WHAT IS BEING ASKED >>
Below are the data; count the lines with the string "every" in them and give that number only.

RECORDS SUPPLIED >>
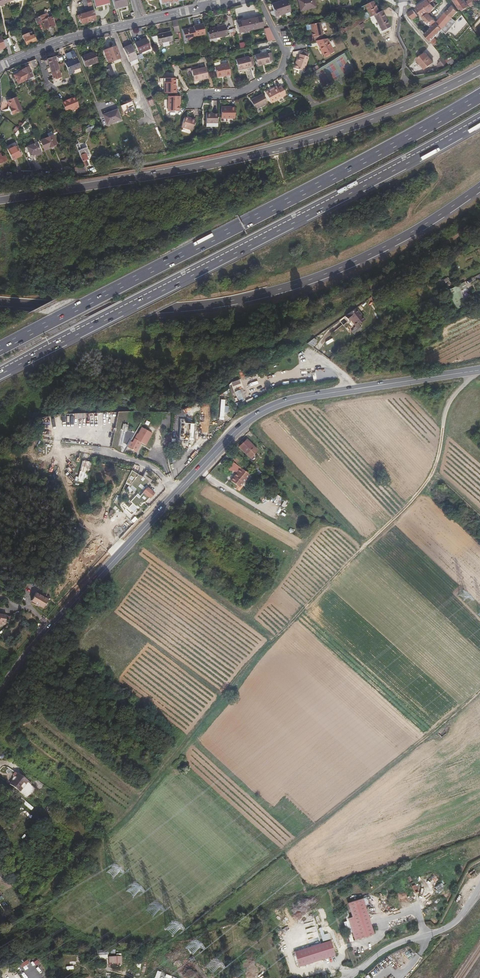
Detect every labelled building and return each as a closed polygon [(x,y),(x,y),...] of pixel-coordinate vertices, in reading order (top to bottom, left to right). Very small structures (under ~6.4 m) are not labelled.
[(96,19),(91,0),(83,0),(85,8),(87,8),(88,11),(78,14),(79,20),(80,20),(82,23),(90,21),(91,22),(95,21),(95,20),(96,19)] [(274,13),(277,13),(288,10),(286,0),(277,0),(271,1),(273,8),(274,13)] [(297,0),(300,11),(315,7),(313,0),(298,0),(297,0)] [(421,2),(428,11),(429,11),(434,6),(430,1),(432,0),(424,0),(421,2)] [(458,8),(460,9),(461,11),(468,6),(468,7),(479,0),(467,0),(465,1),(464,0),(453,0),(458,8)] [(372,16),(376,14),(377,13),(370,1),(364,4),(372,16)] [(421,2),(415,6),(423,15),(428,12),(428,11),(421,2)] [(451,17),(456,11),(453,4),(446,11),(451,17)] [(412,8),(407,12),(411,17),(416,14),(412,8)] [(384,29),(389,26),(390,26),(381,10),(377,13),(376,14),(384,29)] [(446,11),(439,18),(436,21),(441,28),(451,17),(446,11)] [(428,12),(423,15),(427,21),(428,23),(433,19),(428,12)] [(47,14),(36,18),(36,20),(38,24),(43,22),(46,29),(55,26),(51,16),(49,17),(47,14)] [(248,18),(250,28),(262,25),(260,15),(248,18)] [(348,27),(350,30),(366,20),(364,17),(348,27)] [(239,31),(250,28),(248,18),(237,20),(239,31)] [(430,26),(422,32),(428,39),(432,36),(441,29),(441,28),(436,21),(434,18),(433,19),(428,23),(430,26)] [(321,23),(307,26),(307,29),(307,31),(309,31),(309,30),(311,30),(313,30),(313,33),(312,34),(313,37),(323,35),(321,23)] [(184,37),(188,37),(191,36),(192,38),(196,37),(196,35),(205,33),(203,24),(194,26),(194,27),(183,30),(184,37)] [(208,31),(210,42),(218,40),(217,36),(227,34),(225,25),(210,28),(211,30),(208,31)] [(269,40),(276,39),(277,38),(270,26),(266,27),(269,40)] [(27,43),(37,40),(33,30),(23,34),(27,43)] [(169,31),(150,35),(154,47),(158,46),(158,43),(171,40),(169,31)] [(139,52),(148,48),(150,48),(146,37),(135,42),(139,52)] [(335,51),(328,39),(316,41),(325,57),(335,51)] [(128,56),(129,60),(137,57),(131,42),(123,45),(128,56)] [(106,51),(111,62),(121,58),(117,46),(115,47),(106,51)] [(150,52),(148,48),(139,52),(139,53),(141,57),(145,56),(144,54),(150,52)] [(258,66),(263,65),(262,64),(265,63),(270,62),(270,60),(268,53),(266,48),(260,49),(261,53),(255,55),(258,66)] [(82,56),(85,66),(98,61),(94,51),(82,56)] [(74,72),(82,69),(76,52),(72,53),(67,55),(70,63),(66,64),(70,75),(75,74),(74,72)] [(421,69),(429,62),(422,52),(414,59),(414,60),(417,63),(421,69)] [(296,68),(305,71),(310,57),(301,54),(296,68)] [(434,62),(438,68),(446,63),(444,60),(440,55),(436,58),(437,59),(434,62)] [(252,67),(251,66),(249,58),(249,57),(237,60),(239,70),(252,67)] [(61,78),(56,58),(48,59),(54,80),(61,78)] [(40,68),(37,61),(30,63),(34,71),(40,68)] [(218,78),(231,74),(228,63),(221,65),(215,67),(218,78)] [(106,68),(110,77),(116,75),(111,66),(106,68)] [(19,83),(34,77),(29,67),(20,71),(21,72),(15,75),(19,83)] [(193,71),(195,80),(201,78),(201,80),(209,78),(206,67),(193,71)] [(176,93),(176,89),(174,89),(174,86),(175,86),(175,79),(166,79),(166,83),(164,83),(165,93),(176,93)] [(282,86),(279,88),(283,97),(287,94),(282,86)] [(283,97),(279,88),(278,87),(271,91),(270,91),(267,92),(272,103),(283,97)] [(269,103),(264,94),(259,96),(259,97),(256,99),(256,98),(252,100),(257,109),(269,103)] [(181,96),(168,96),(169,111),(180,111),(180,105),(179,105),(179,102),(181,102),(181,96)] [(25,111),(18,97),(10,101),(13,108),(12,109),(15,115),(25,111)] [(67,103),(67,102),(63,103),(67,113),(75,110),(77,110),(78,110),(79,108),(79,107),(80,106),(76,98),(72,100),(73,101),(67,103)] [(222,119),(235,119),(235,108),(231,108),(231,107),(222,107),(222,119)] [(108,124),(122,119),(118,109),(104,115),(108,124)] [(219,123),(219,115),(213,115),(213,114),(207,114),(207,126),(218,126),(217,123),(219,123)] [(184,118),(182,127),(193,130),(196,119),(189,117),(188,119),(184,118)] [(60,146),(56,137),(43,142),(47,152),(52,150),(51,149),(60,146)] [(44,153),(40,143),(29,148),(33,157),(44,153)] [(85,169),(90,167),(88,163),(89,162),(87,155),(90,154),(87,147),(81,149),(79,143),(76,144),(85,169)] [(8,151),(14,161),(21,157),(20,154),(21,153),(18,147),(8,151)] [(1,154),(0,155),(0,164),(9,162),(7,156),(2,158),(1,154)] [(469,281),(453,289),(462,307),(469,302),(464,291),(472,286),(469,281)] [(363,320),(356,311),(347,317),(348,318),(346,319),(349,323),(351,322),(354,327),(363,320)] [(358,331),(356,328),(349,333),(351,336),(358,331)] [(305,342),(310,346),(316,342),(312,337),(305,342)] [(240,379),(228,383),(235,401),(246,397),(240,379)] [(112,448),(122,451),(125,431),(127,431),(127,426),(125,426),(126,415),(117,415),(115,428),(115,431),(112,448)] [(146,437),(145,437),(140,434),(136,441),(134,440),(131,445),(140,450),(146,437)] [(191,447),(192,440),(181,439),(181,447),(191,447)] [(250,439),(243,446),(253,457),(260,450),(250,439)] [(238,452),(234,456),(245,466),(248,464),(243,460),(244,458),(238,452)] [(258,455),(252,460),(256,465),(262,460),(258,455)] [(76,479),(88,482),(93,462),(83,460),(79,476),(77,475),(76,479)] [(254,475),(237,462),(233,469),(237,472),(239,470),(243,473),(238,480),(246,486),(254,475)] [(127,489),(132,493),(136,488),(130,483),(137,474),(133,471),(125,481),(130,485),(127,489)] [(150,497),(153,493),(147,488),(143,492),(150,497)] [(286,517),(289,510),(282,506),(279,512),(286,517)] [(229,548),(217,540),(213,546),(215,548),(213,551),(223,557),(229,548)] [(240,567),(243,563),(238,560),(240,556),(236,554),(233,558),(237,561),(235,564),(240,567)] [(249,566),(243,563),(240,567),(246,571),(249,566)] [(46,599),(34,592),(29,599),(41,606),(46,599)] [(2,622),(3,619),(9,620),(10,613),(4,612),(4,613),(0,612),(0,622),(2,622)] [(15,771),(14,772),(12,775),(8,780),(18,788),(22,783),(25,779),(25,778),(15,771)] [(347,906),(355,927),(369,921),(356,886),(341,892),(347,906)] [(351,929),(355,927),(347,906),(342,908),(351,929)] [(333,950),(328,936),(293,949),(298,963),(333,950)] [(97,951),(98,959),(107,959),(107,950),(97,951)]
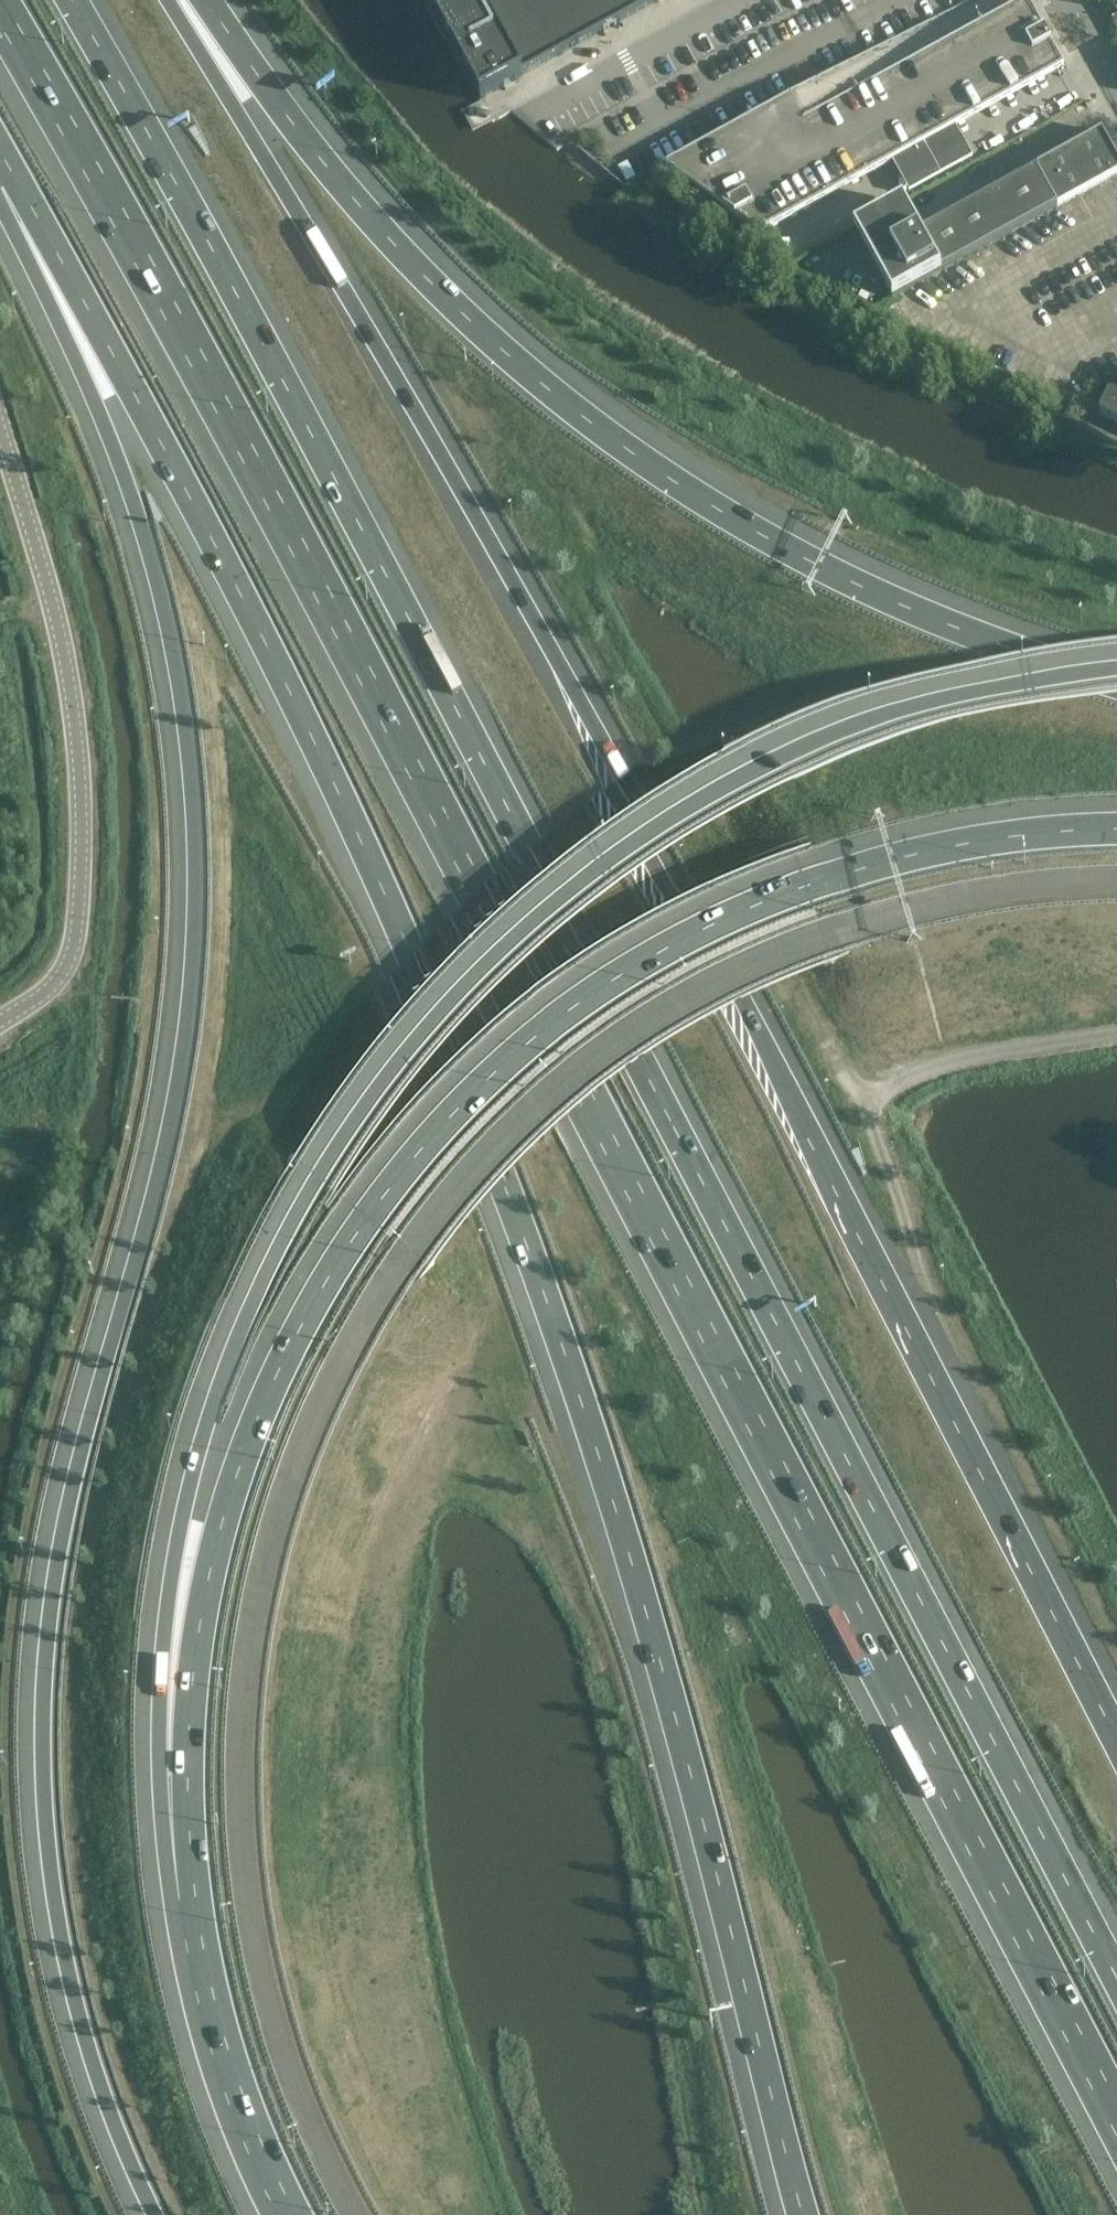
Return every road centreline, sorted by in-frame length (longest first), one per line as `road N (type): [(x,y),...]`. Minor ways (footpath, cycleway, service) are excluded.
road 1 (motorway): [(0,9),(262,478),(1116,2117)]
road 2 (motorway): [(1116,1975),(315,439),(72,0)]
road 3 (motorway): [(10,181),(391,897),(633,1545),(693,1747),(809,2214)]
road 4 (motorway): [(10,181),(124,475),(163,599),(192,788),(196,878),(173,1114),(59,1554),(40,1752),(50,1876),(72,1984),(109,2112),(155,2214)]
road 5 (motorway): [(1116,1736),(821,1148),(509,569),(167,0)]
road 6 (motorway): [(356,2214),(322,2153),(273,2015),(247,1914),(239,1817),(252,1606),(310,1419),(358,1327),(498,1149),(584,1068),(673,1006),(755,962),(921,905),(1116,878)]
road 7 (motorway): [(1116,681),(926,717),(717,802),(531,929),(394,1072),(276,1252),(234,1343),(190,1484),(169,1596),(158,1761),(165,1819),(189,1900)]
road 8 (motorway): [(1116,830),(924,852),(727,922),(544,1033),(429,1143),(316,1298),(244,1455),(210,1571),(194,1665),(189,1900)]
road 9 (motorway): [(1060,665),(778,545),(615,443),(474,326),(383,237),(301,140),(207,0)]
road 10 (unclassified): [(0,1023),(63,977),(78,935),(85,837),(73,679),(0,421)]
road 11 (motorway): [(189,1900),(203,2000),(231,2098),(287,2214)]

REPLY TO THE EXERCISE >>
2